## TASK REQUIREMENTS
Return all lines below containing the word "black".

#####

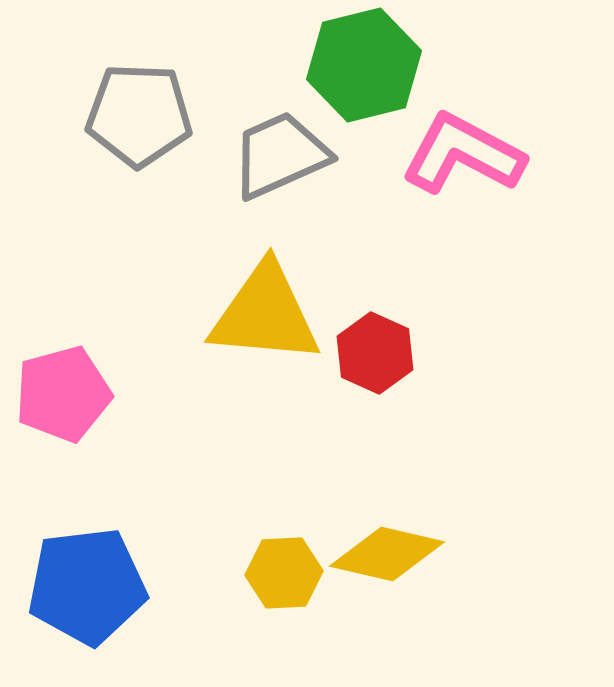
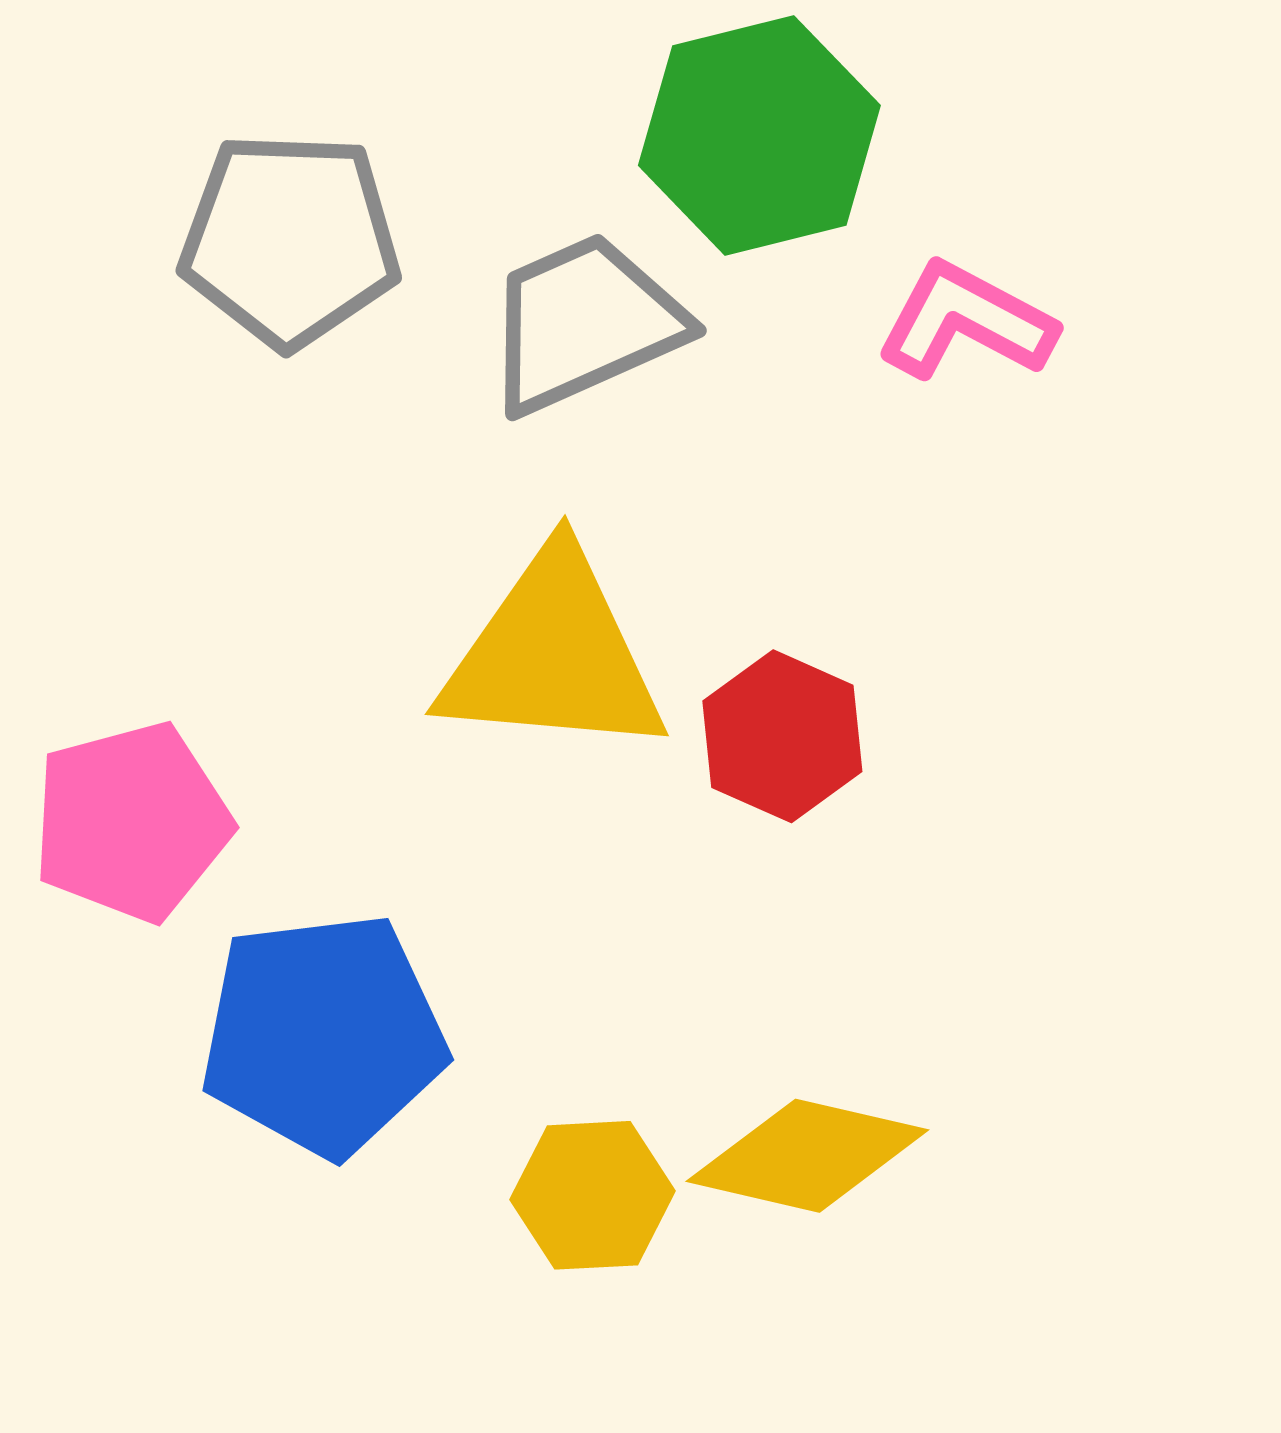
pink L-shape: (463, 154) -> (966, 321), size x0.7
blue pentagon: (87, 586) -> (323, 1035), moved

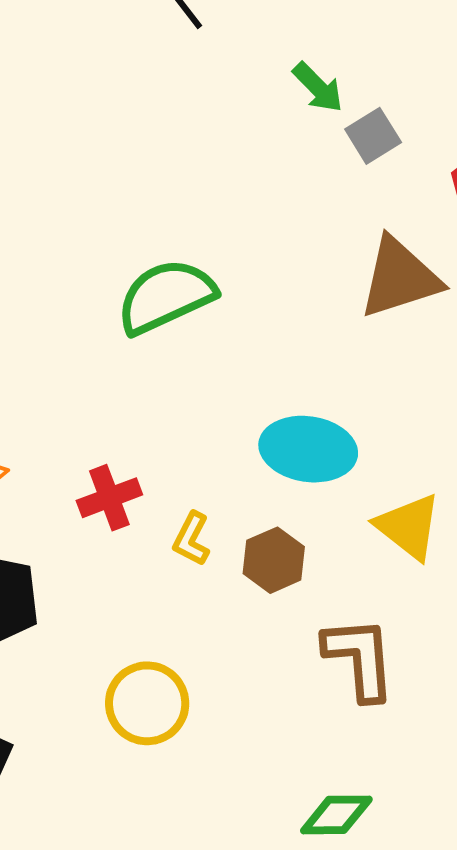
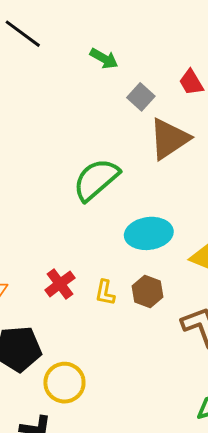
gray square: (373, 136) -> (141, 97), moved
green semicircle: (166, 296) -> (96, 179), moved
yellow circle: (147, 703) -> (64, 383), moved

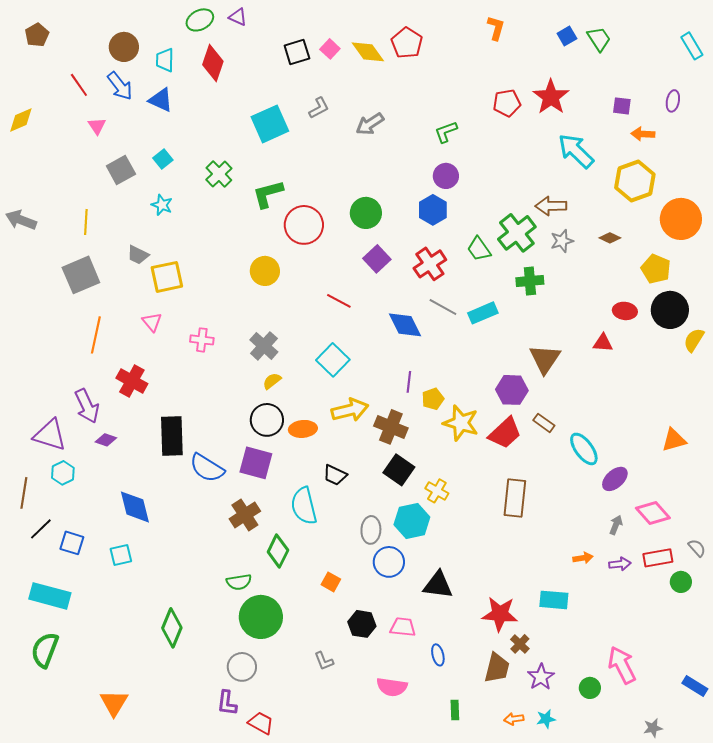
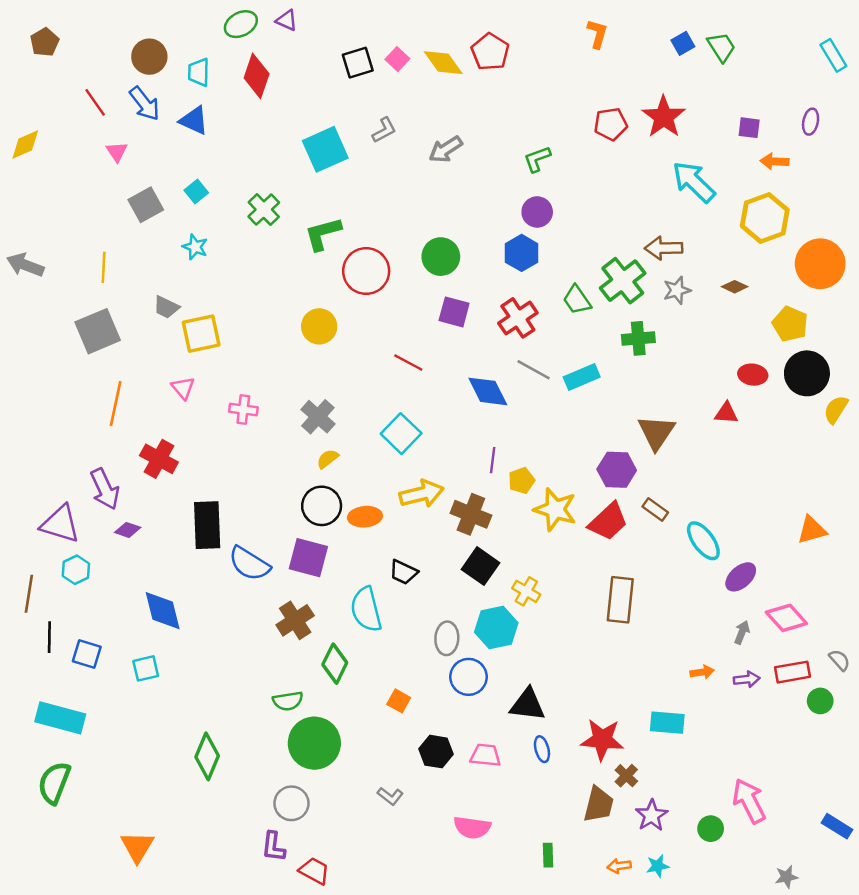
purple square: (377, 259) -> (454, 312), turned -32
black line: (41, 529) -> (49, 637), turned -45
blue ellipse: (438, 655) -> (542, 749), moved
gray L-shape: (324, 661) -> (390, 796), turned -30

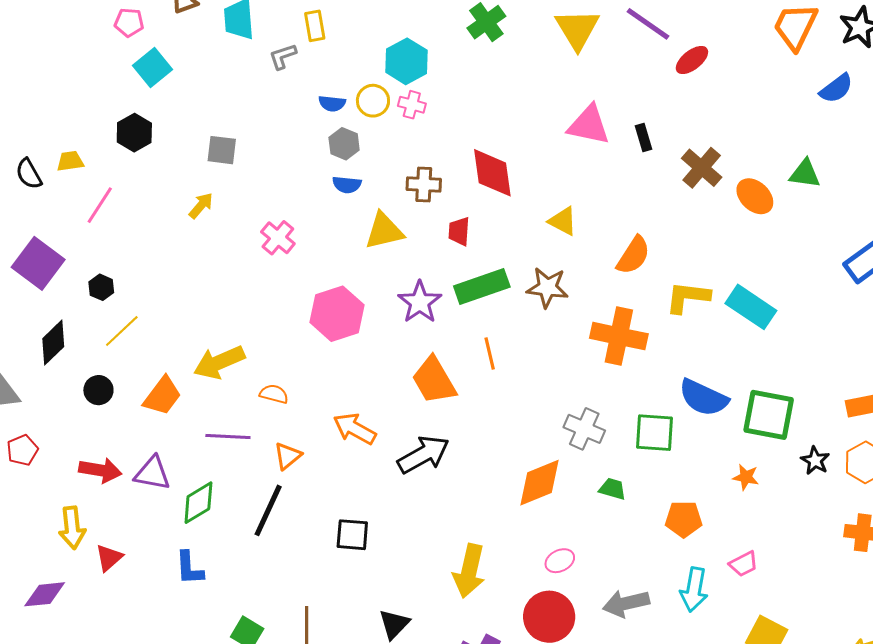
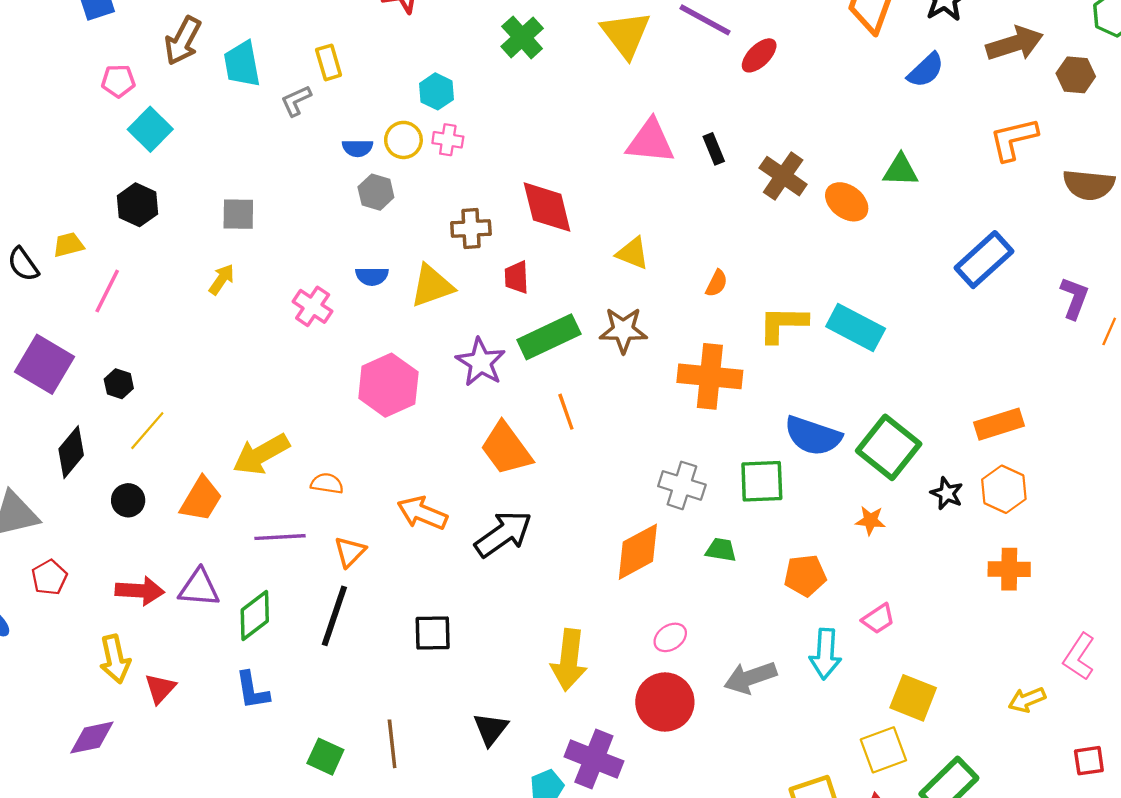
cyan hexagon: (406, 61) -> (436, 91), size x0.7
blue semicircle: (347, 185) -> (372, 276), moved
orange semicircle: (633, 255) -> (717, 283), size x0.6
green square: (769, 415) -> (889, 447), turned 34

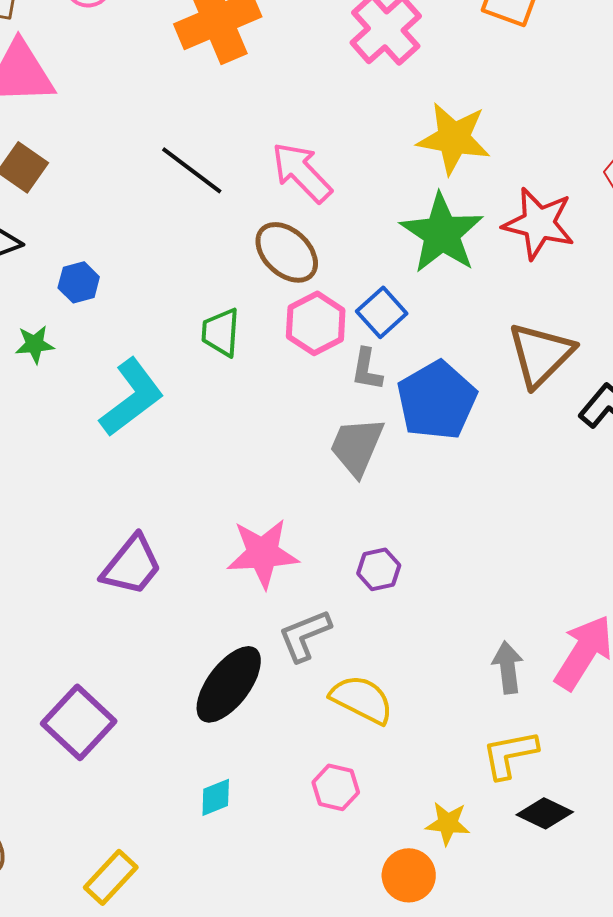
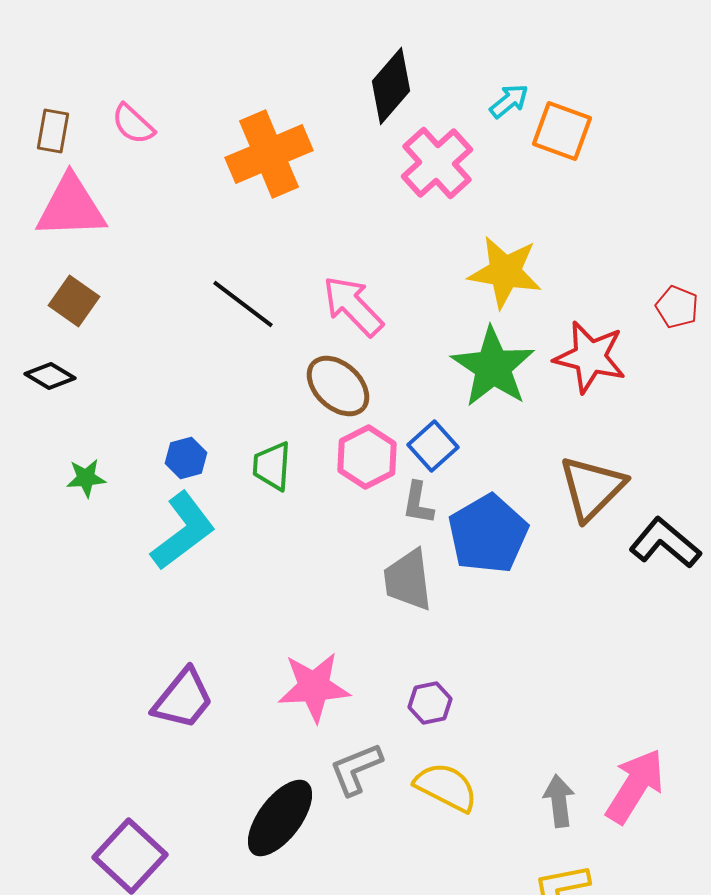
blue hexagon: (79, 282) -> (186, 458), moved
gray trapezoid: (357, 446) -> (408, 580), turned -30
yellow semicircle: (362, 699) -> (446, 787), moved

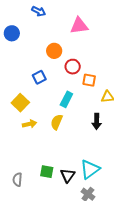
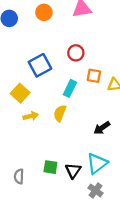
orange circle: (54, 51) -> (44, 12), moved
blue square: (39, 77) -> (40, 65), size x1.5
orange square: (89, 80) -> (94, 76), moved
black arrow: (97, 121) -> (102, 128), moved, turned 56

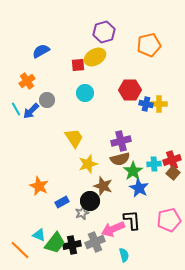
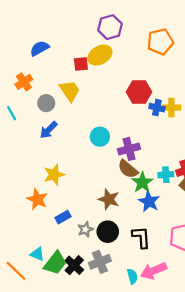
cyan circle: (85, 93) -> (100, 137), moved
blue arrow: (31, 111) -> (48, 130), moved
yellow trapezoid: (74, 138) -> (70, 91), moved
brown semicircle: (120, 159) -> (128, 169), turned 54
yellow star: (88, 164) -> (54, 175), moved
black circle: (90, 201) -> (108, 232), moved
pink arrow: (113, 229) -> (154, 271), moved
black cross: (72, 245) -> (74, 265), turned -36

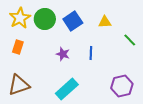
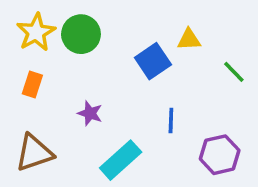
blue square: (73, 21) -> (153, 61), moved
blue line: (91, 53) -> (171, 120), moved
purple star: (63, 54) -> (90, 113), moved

#####

## REPLY
black line: (41, 529) -> (49, 637), turned -45
black arrow: (97, 121) -> (102, 128), moved, turned 56
black circle: (90, 201) -> (108, 232), moved
black cross: (72, 245) -> (74, 265), turned -36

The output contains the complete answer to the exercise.